**To do:** Type the listing below out again exactly. No images.

━━━━

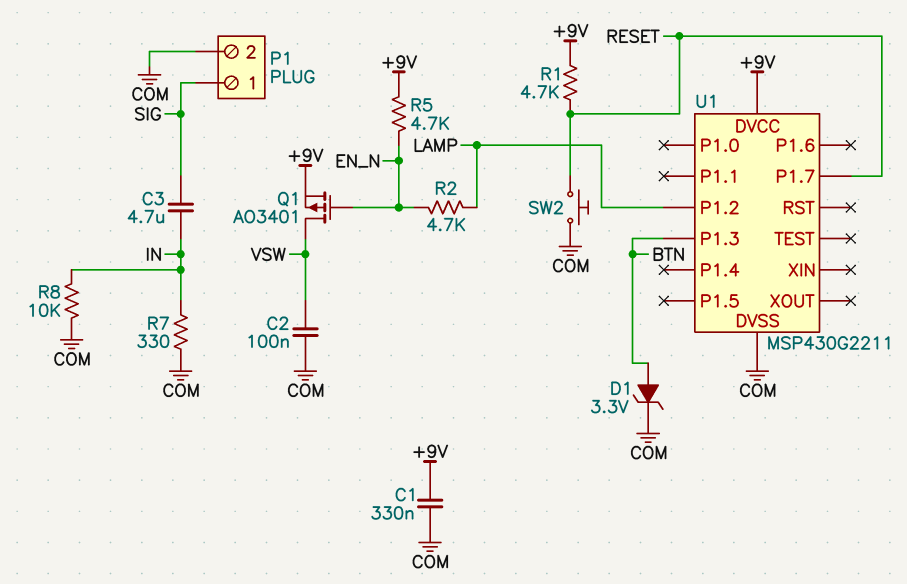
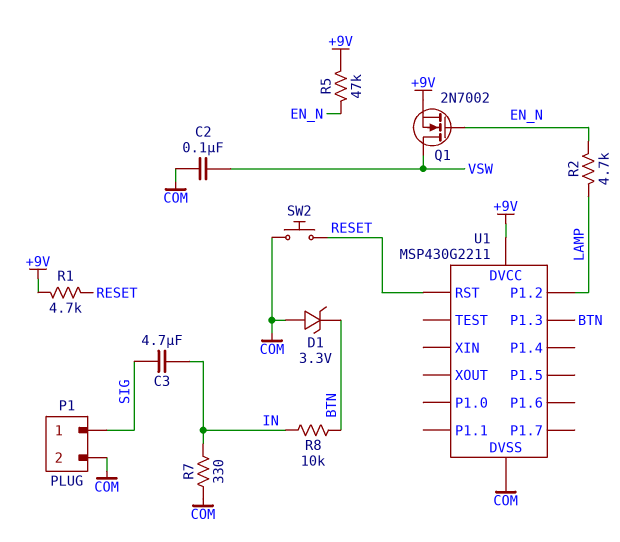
C1: 330nF (+9V, COM) -> none
D1: zener 3.3V (A BTN, K COM) -> zener 3.3V (A COM, K BTN)
Q1: PMOS AO3401 (G EN_N, D VSW, S +9V) -> NMOS 2N7002 (G EN_N, D VSW, S +9V)
R5: 4.7k (+9V, EN_N) -> 47k (+9V, EN_N)
R8: 10k (COM, IN) -> 10k (BTN, IN)
U1 pin P1.7: RESET -> none
U1 pin RST: none -> RESET

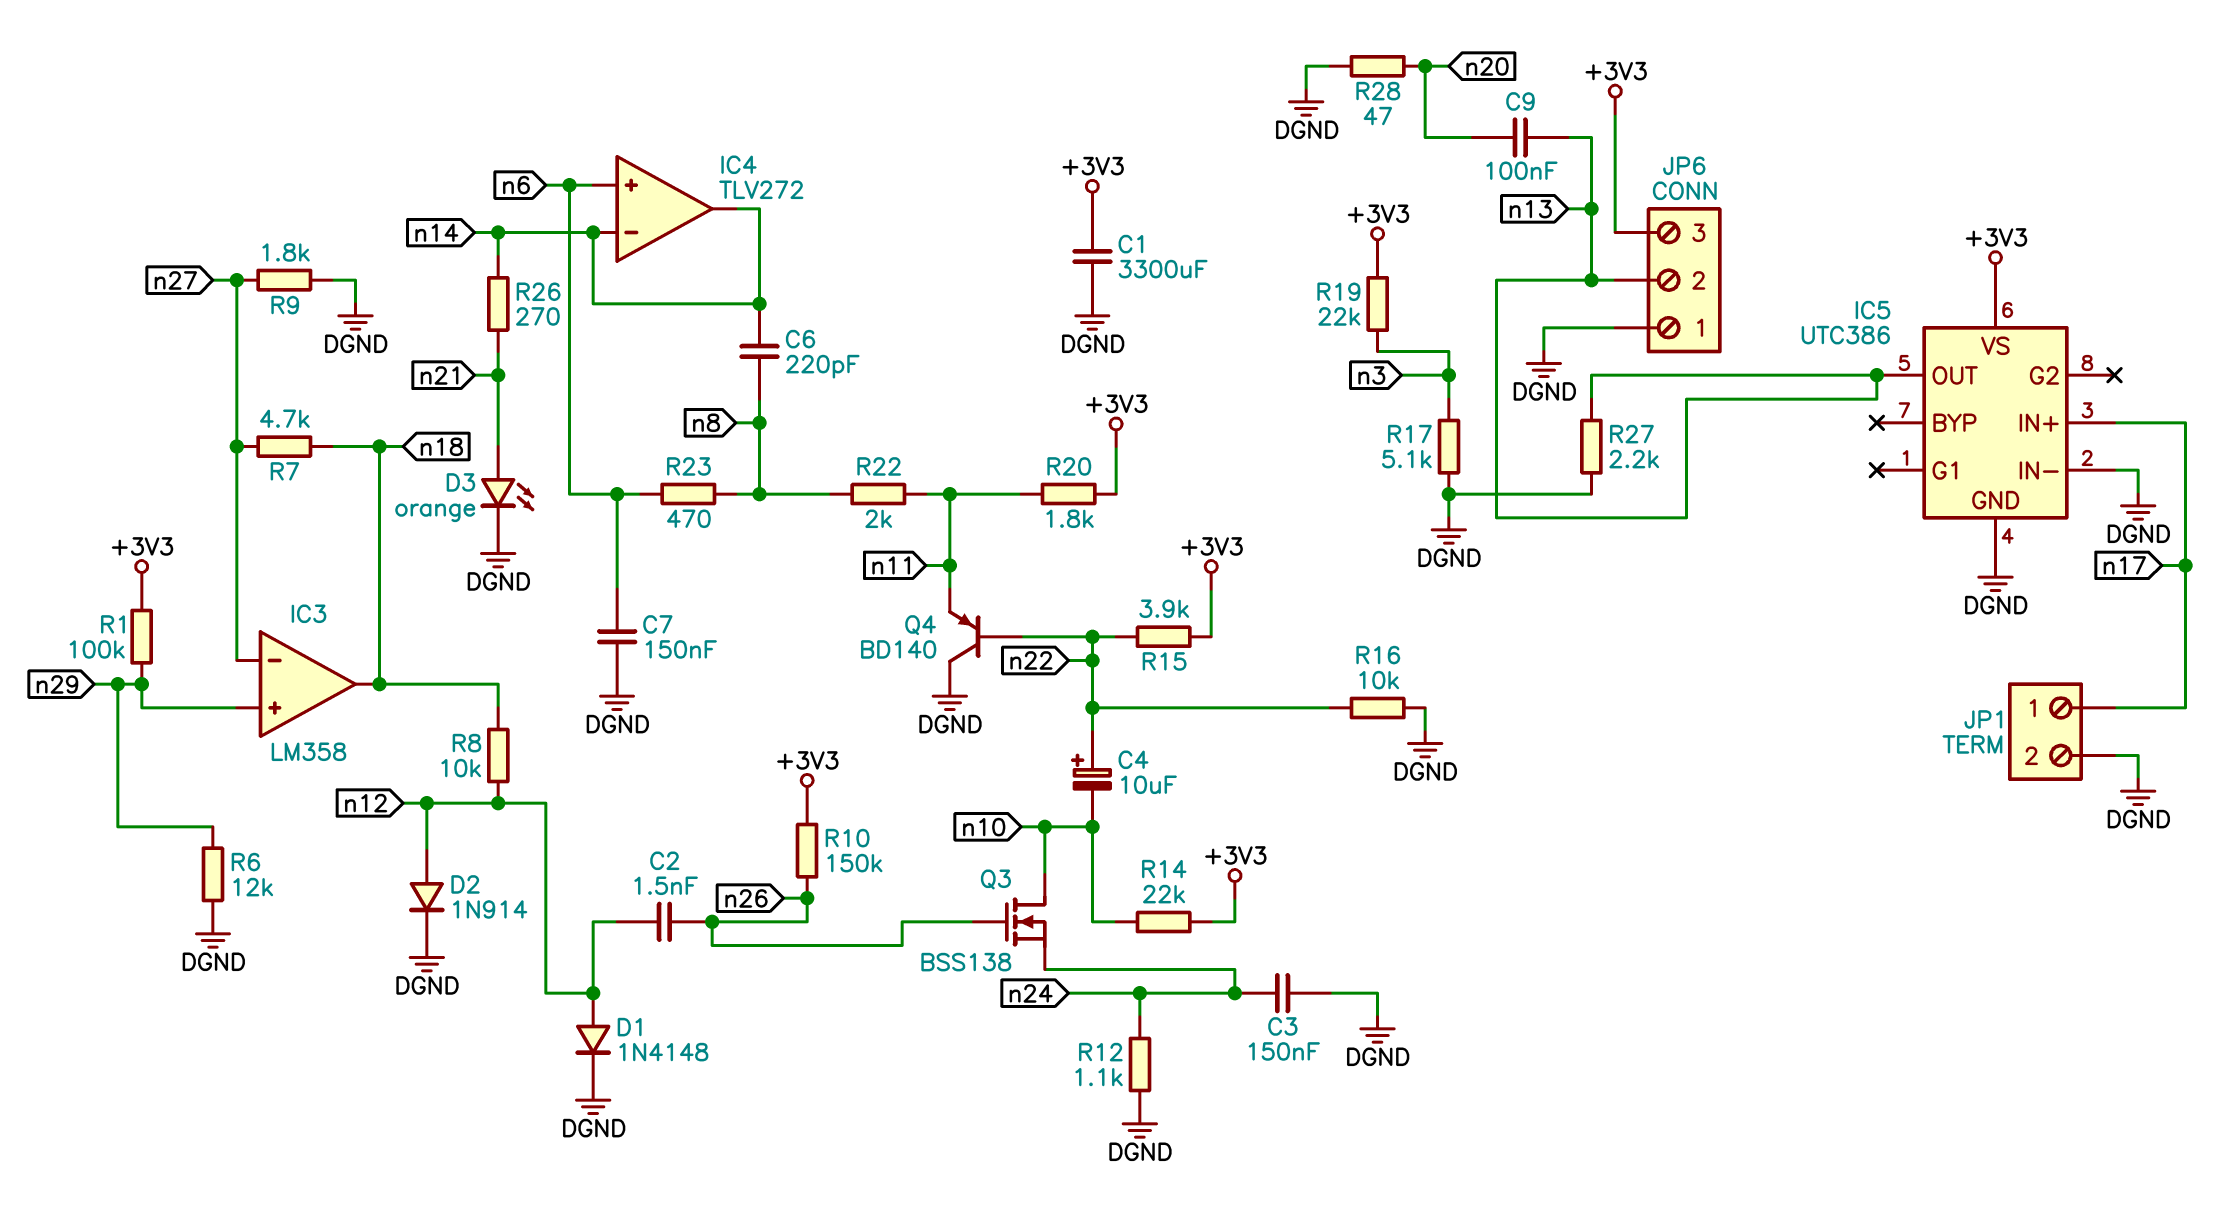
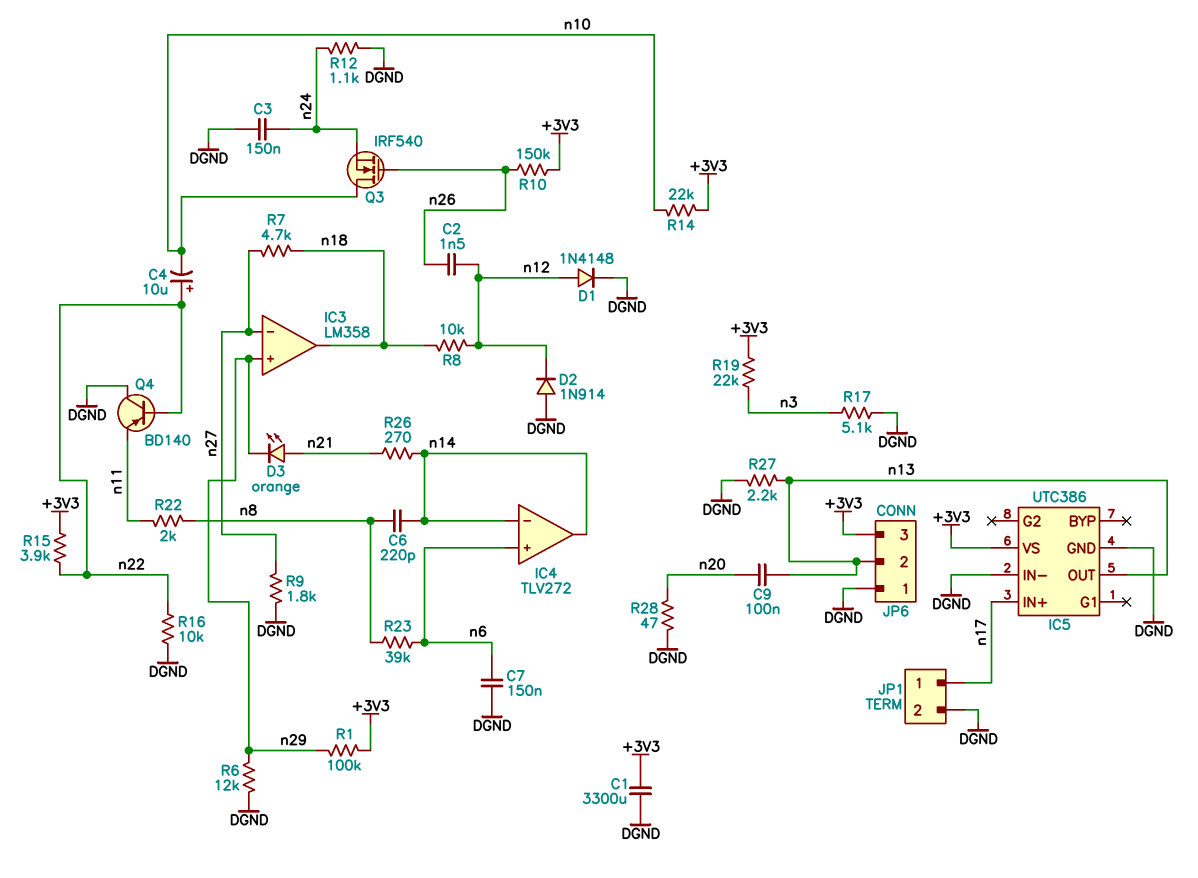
D2: diode 1N914 (A n12, K DGND) -> diode 1N914 (A DGND, K n12)
D3: LED orange (A n21, K DGND) -> LED orange (A n21, K n29)
Q3: NMOS BSS138 (G n26, D n10, S n24) -> NMOS IRF540 (G n26, D n10, S n24)
R20: 1.8k (+3V3, n11) -> none
R23: 470 (n6, n8) -> 39k (n6, n8)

━━━━

**Expected answer:**
C1: 330nF (+9V, COM) -> none
D1: zener 3.3V (A BTN, K COM) -> zener 3.3V (A COM, K BTN)
Q1: PMOS AO3401 (G EN_N, D VSW, S +9V) -> NMOS 2N7002 (G EN_N, D VSW, S +9V)
R5: 4.7k (+9V, EN_N) -> 47k (+9V, EN_N)
R8: 10k (COM, IN) -> 10k (BTN, IN)
U1 pin P1.7: RESET -> none
U1 pin RST: none -> RESET

D2: diode 1N914 (A n12, K DGND) -> diode 1N914 (A DGND, K n12)
D3: LED orange (A n21, K DGND) -> LED orange (A n21, K n29)
Q3: NMOS BSS138 (G n26, D n10, S n24) -> NMOS IRF540 (G n26, D n10, S n24)
R20: 1.8k (+3V3, n11) -> none
R23: 470 (n6, n8) -> 39k (n6, n8)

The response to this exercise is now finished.